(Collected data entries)
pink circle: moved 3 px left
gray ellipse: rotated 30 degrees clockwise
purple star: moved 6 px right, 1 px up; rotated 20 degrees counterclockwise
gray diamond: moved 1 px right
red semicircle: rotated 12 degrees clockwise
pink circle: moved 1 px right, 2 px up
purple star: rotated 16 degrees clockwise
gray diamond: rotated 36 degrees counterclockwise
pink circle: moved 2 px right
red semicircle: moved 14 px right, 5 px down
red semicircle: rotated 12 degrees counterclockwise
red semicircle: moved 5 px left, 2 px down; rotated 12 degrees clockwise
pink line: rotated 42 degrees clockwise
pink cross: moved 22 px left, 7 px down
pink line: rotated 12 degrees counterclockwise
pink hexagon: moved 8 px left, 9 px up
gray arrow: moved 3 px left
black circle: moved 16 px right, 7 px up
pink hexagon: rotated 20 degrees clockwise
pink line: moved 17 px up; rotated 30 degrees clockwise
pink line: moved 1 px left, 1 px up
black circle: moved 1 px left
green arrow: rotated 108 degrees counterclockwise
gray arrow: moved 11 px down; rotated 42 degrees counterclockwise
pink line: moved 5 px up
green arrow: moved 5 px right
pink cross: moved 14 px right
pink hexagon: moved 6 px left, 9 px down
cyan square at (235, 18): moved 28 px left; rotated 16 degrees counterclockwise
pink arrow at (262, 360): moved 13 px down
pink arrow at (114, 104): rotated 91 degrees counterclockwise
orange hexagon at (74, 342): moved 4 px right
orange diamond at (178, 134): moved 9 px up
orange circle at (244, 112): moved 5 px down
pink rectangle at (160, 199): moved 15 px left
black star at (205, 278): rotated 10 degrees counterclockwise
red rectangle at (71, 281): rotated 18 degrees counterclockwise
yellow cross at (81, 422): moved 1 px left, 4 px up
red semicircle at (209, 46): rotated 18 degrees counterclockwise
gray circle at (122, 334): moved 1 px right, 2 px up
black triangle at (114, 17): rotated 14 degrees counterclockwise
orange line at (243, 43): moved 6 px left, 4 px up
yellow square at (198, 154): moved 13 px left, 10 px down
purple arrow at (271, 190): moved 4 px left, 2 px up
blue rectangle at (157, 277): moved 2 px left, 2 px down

→ **What is being asked**: Recast every line of the data above as a numbered list, omitting any blank lines.

→ **The response**:
1. pink circle: moved 3 px left
2. gray ellipse: rotated 30 degrees clockwise
3. purple star: moved 6 px right, 1 px up; rotated 20 degrees counterclockwise
4. gray diamond: moved 1 px right
5. red semicircle: rotated 12 degrees clockwise
6. pink circle: moved 1 px right, 2 px up
7. purple star: rotated 16 degrees clockwise
8. gray diamond: rotated 36 degrees counterclockwise
9. pink circle: moved 2 px right
10. red semicircle: moved 14 px right, 5 px down
11. red semicircle: rotated 12 degrees counterclockwise
12. red semicircle: moved 5 px left, 2 px down; rotated 12 degrees clockwise
13. pink line: rotated 42 degrees clockwise
14. pink cross: moved 22 px left, 7 px down
15. pink line: rotated 12 degrees counterclockwise
16. pink hexagon: moved 8 px left, 9 px up
17. gray arrow: moved 3 px left
18. black circle: moved 16 px right, 7 px up
19. pink hexagon: rotated 20 degrees clockwise
20. pink line: moved 17 px up; rotated 30 degrees clockwise
21. pink line: moved 1 px left, 1 px up
22. black circle: moved 1 px left
23. green arrow: rotated 108 degrees counterclockwise
24. gray arrow: moved 11 px down; rotated 42 degrees counterclockwise
25. pink line: moved 5 px up
26. green arrow: moved 5 px right
27. pink cross: moved 14 px right
28. pink hexagon: moved 6 px left, 9 px down
29. cyan square at (235, 18): moved 28 px left; rotated 16 degrees counterclockwise
30. pink arrow at (262, 360): moved 13 px down
31. pink arrow at (114, 104): rotated 91 degrees counterclockwise
32. orange hexagon at (74, 342): moved 4 px right
33. orange diamond at (178, 134): moved 9 px up
34. orange circle at (244, 112): moved 5 px down
35. pink rectangle at (160, 199): moved 15 px left
36. black star at (205, 278): rotated 10 degrees counterclockwise
37. red rectangle at (71, 281): rotated 18 degrees counterclockwise
38. yellow cross at (81, 422): moved 1 px left, 4 px up
39. red semicircle at (209, 46): rotated 18 degrees counterclockwise
40. gray circle at (122, 334): moved 1 px right, 2 px up
41. black triangle at (114, 17): rotated 14 degrees counterclockwise
42. orange line at (243, 43): moved 6 px left, 4 px up
43. yellow square at (198, 154): moved 13 px left, 10 px down
44. purple arrow at (271, 190): moved 4 px left, 2 px up
45. blue rectangle at (157, 277): moved 2 px left, 2 px down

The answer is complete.